Give back every entry precisely as written, without any of the images.
-- -- --
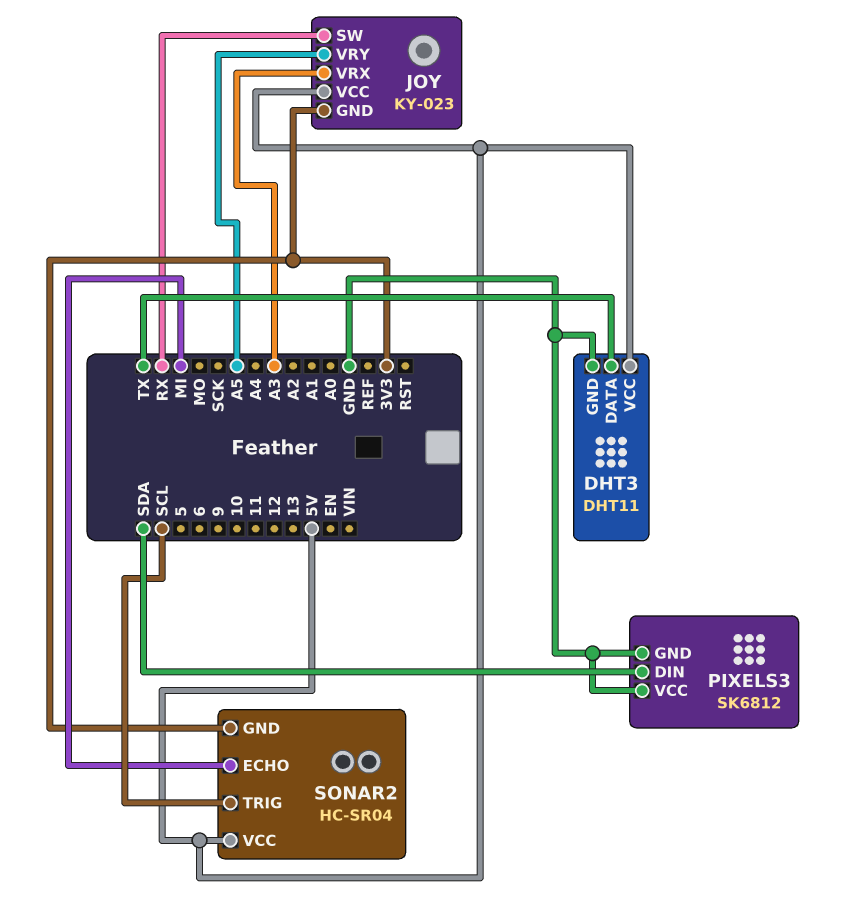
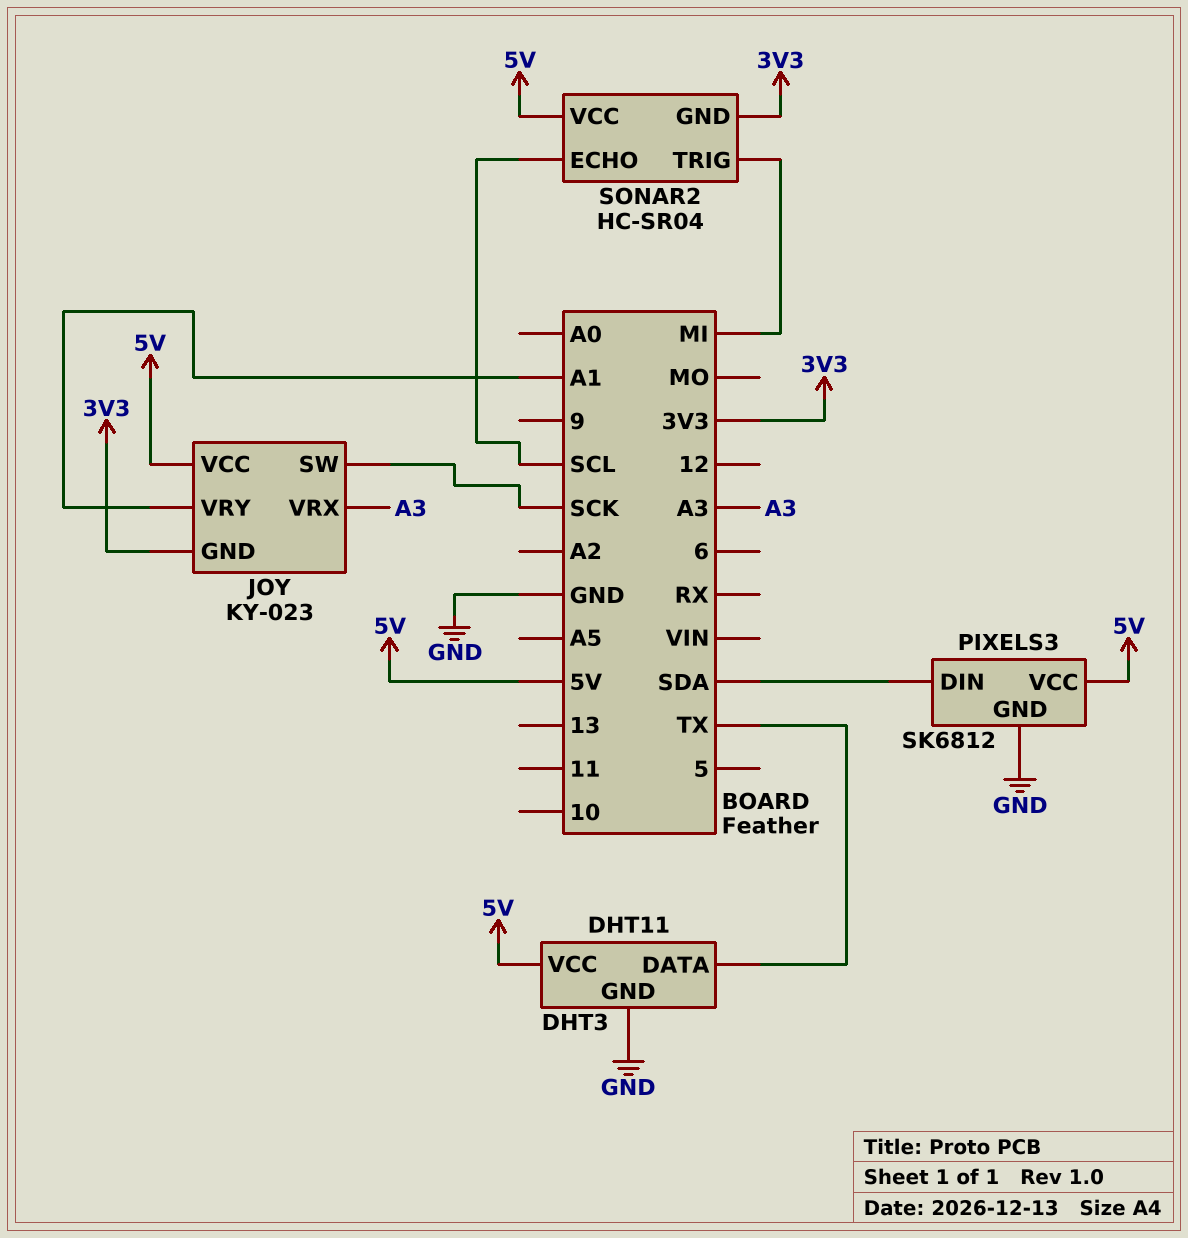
JOY pin SW: RX -> SCK
JOY pin VRY: A5 -> A1
PIXELS3 pin VCC: GND -> 5V
SONAR2 pin ECHO: MI -> SCL
SONAR2 pin TRIG: SCL -> MI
-- -- --
● FINAL ANSWER:
JOY pin SW: RX -> SCK
JOY pin VRY: A5 -> A1
PIXELS3 pin VCC: GND -> 5V
SONAR2 pin ECHO: MI -> SCL
SONAR2 pin TRIG: SCL -> MI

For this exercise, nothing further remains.